[EXERCISE MATERIAL — start]

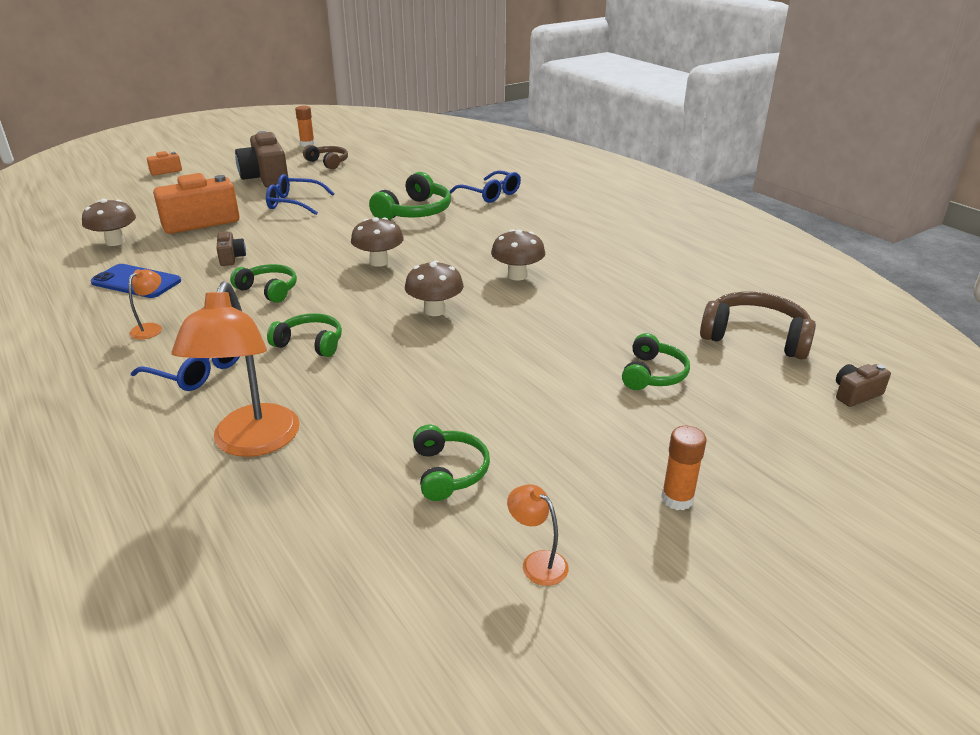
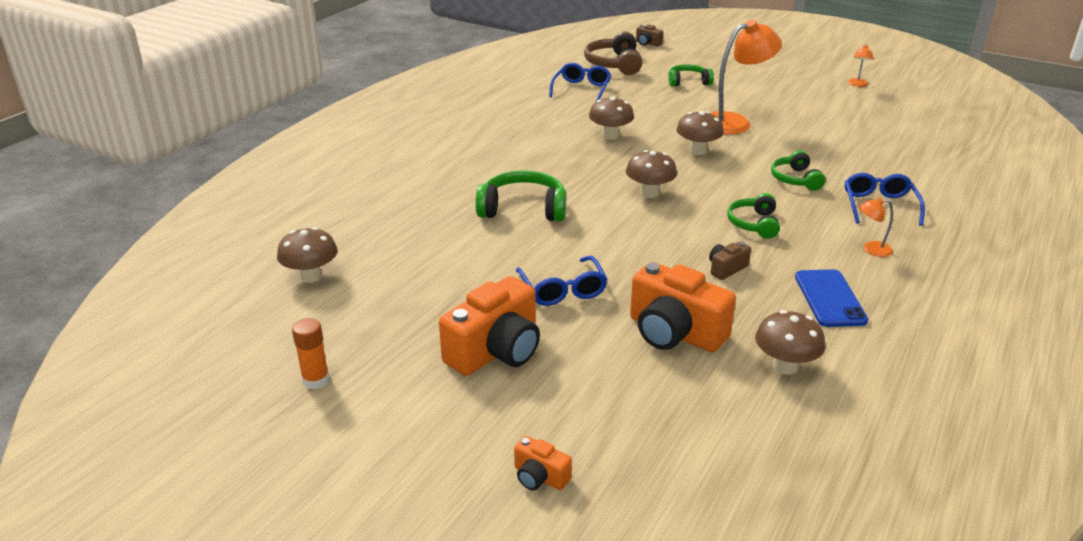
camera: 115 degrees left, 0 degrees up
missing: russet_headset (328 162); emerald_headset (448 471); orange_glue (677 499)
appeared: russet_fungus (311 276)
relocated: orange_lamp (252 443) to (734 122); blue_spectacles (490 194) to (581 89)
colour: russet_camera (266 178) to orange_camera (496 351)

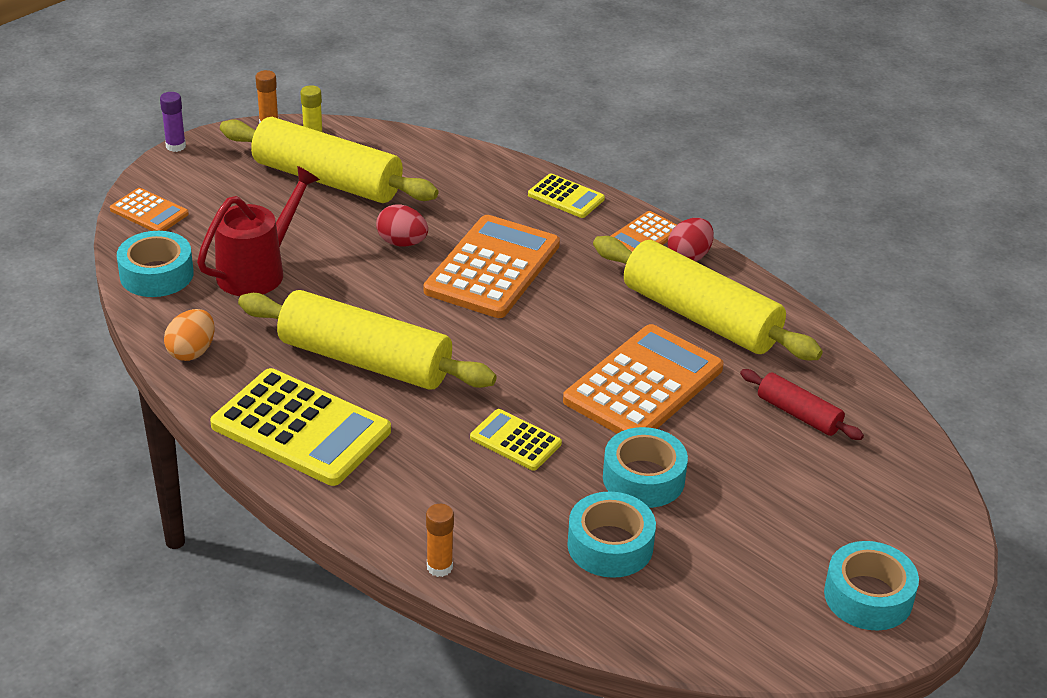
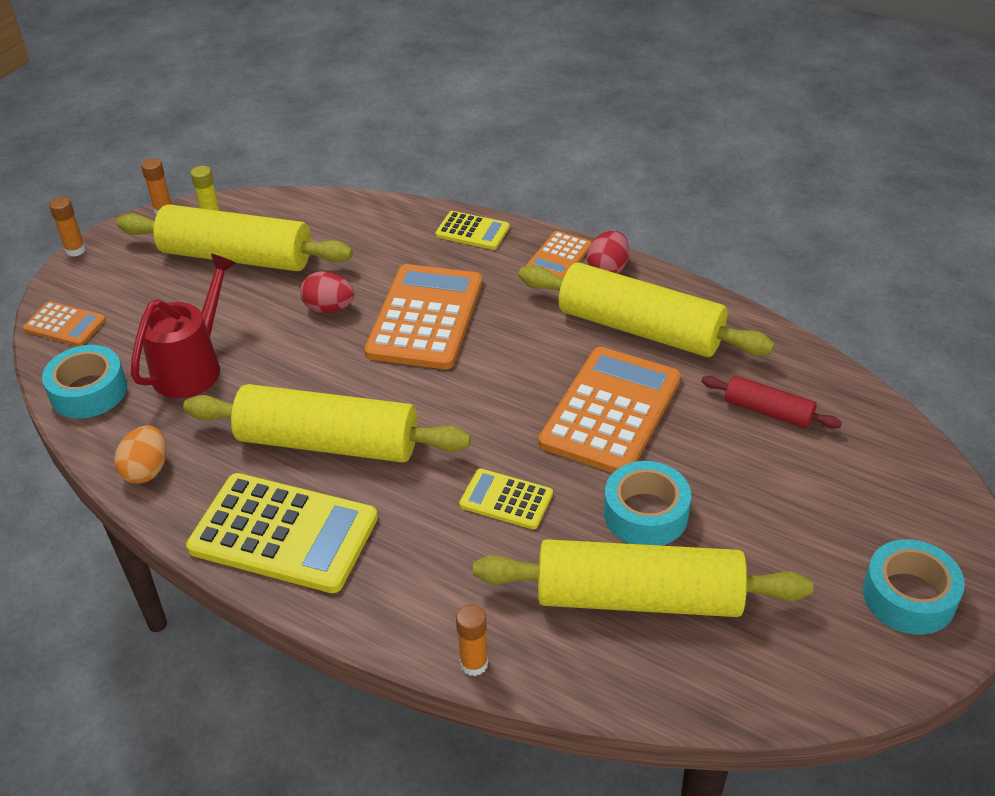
camera: 10 degrees left, 5 degrees up
exchanged: aqua_roll_of_tape (610 545) to yellow_pastry_roller (638 597)
colour: violet_glue (175 146) to orange_glue (75 250)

[EXERCISE MATERIAL — finish]

- _ACTION ITEM_: Leaving out the pictures, restate word for word the lines above from the one containing "relocated: orange_lamp (252" through the end of the records, both ends included.

- _SOLUTION TO THIS EXERCISE_:
relocated: orange_lamp (252 443) to (734 122); blue_spectacles (490 194) to (581 89)
colour: russet_camera (266 178) to orange_camera (496 351)

camera: 10 degrees left, 5 degrees up
exchanged: aqua_roll_of_tape (610 545) to yellow_pastry_roller (638 597)
colour: violet_glue (175 146) to orange_glue (75 250)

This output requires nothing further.